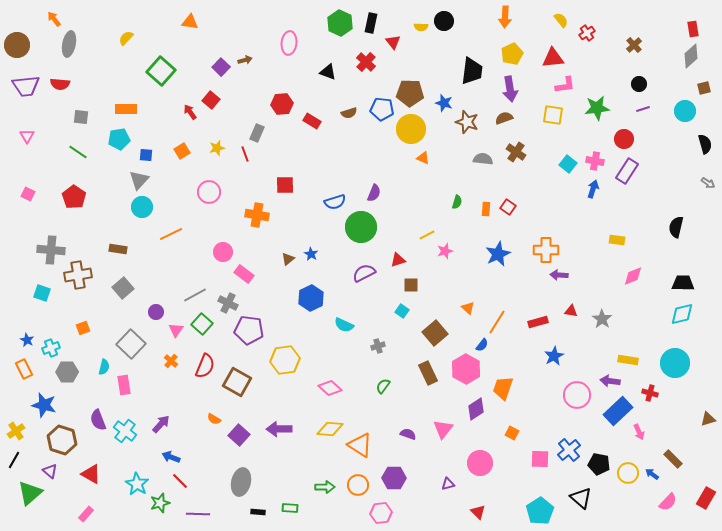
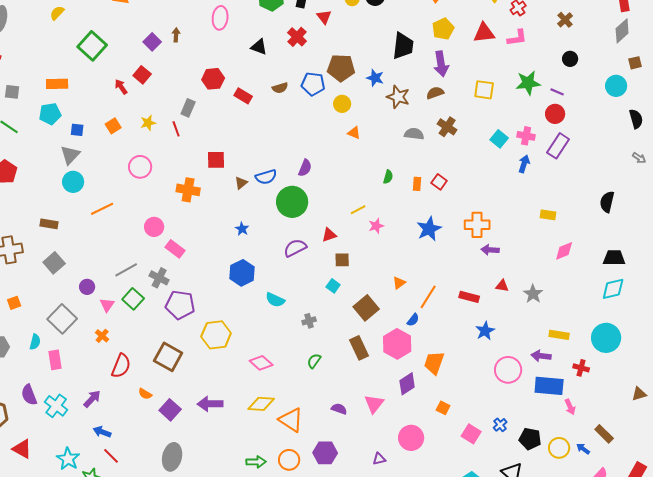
brown arrow: (245, 60) -> (176, 35), turned -72
pink L-shape: (565, 85) -> (517, 38), moved
purple line: (643, 109) -> (557, 92), moved, turned 40
yellow circle: (411, 129) -> (342, 104), size x0.6
brown triangle: (288, 259) -> (241, 183), moved
orange triangle: (468, 308) -> (399, 283), turned 40
red rectangle: (538, 322) -> (469, 297), turned 30
red semicircle: (205, 366) -> (121, 366), moved
blue rectangle: (618, 411) -> (549, 386), turned 48
blue cross: (569, 450) -> (500, 425), size x0.6
pink square: (540, 459) -> (471, 434), turned 30

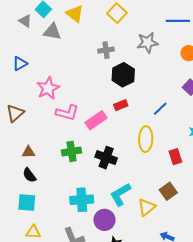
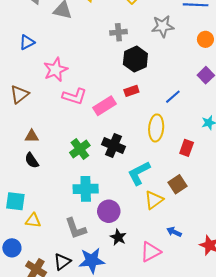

----------

> **Description of the task**: Reproduce, unchanged, each line between the one with "red semicircle: (205, 366)" and the last line of the material, both included; the pictures do not go in.

> **Reply**:
red semicircle: (205, 366) -> (121, 366), moved
blue rectangle: (618, 411) -> (549, 386), turned 48
blue cross: (569, 450) -> (500, 425), size x0.6
pink square: (540, 459) -> (471, 434), turned 30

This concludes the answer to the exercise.